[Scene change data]
"""

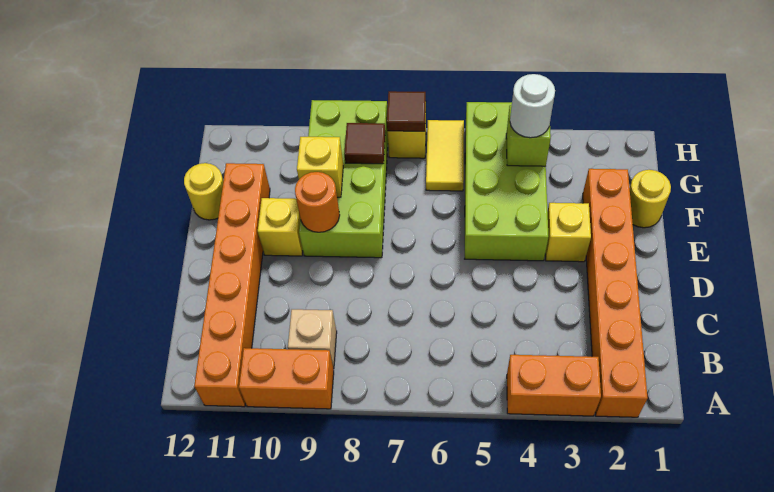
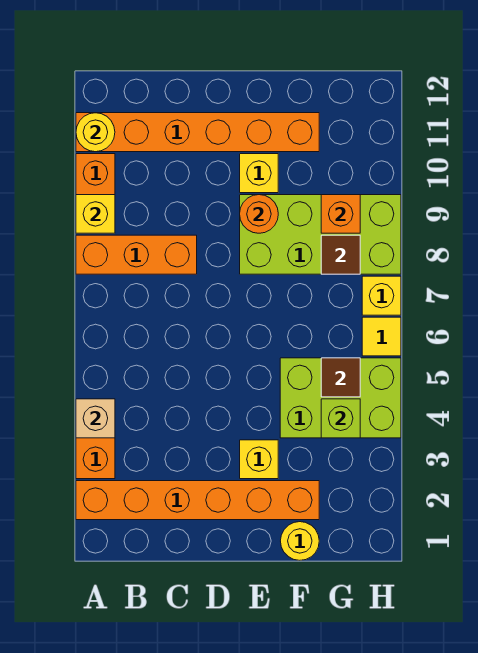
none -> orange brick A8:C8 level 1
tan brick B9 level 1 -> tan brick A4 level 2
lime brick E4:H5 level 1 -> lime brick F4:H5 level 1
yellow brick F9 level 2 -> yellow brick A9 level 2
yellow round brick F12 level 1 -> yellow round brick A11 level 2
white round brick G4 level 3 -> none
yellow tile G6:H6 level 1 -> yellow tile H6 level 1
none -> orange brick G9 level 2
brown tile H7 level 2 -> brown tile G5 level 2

"""

▸ **What is expected**
Transcribe exactly, starting at the line with "tan brick B9 level 1 -> tan brick A4 level 2" and continuing through the last line of the data above; leave out all earlier lines.

▸ **Task answer**
tan brick B9 level 1 -> tan brick A4 level 2
lime brick E4:H5 level 1 -> lime brick F4:H5 level 1
yellow brick F9 level 2 -> yellow brick A9 level 2
yellow round brick F12 level 1 -> yellow round brick A11 level 2
white round brick G4 level 3 -> none
yellow tile G6:H6 level 1 -> yellow tile H6 level 1
none -> orange brick G9 level 2
brown tile H7 level 2 -> brown tile G5 level 2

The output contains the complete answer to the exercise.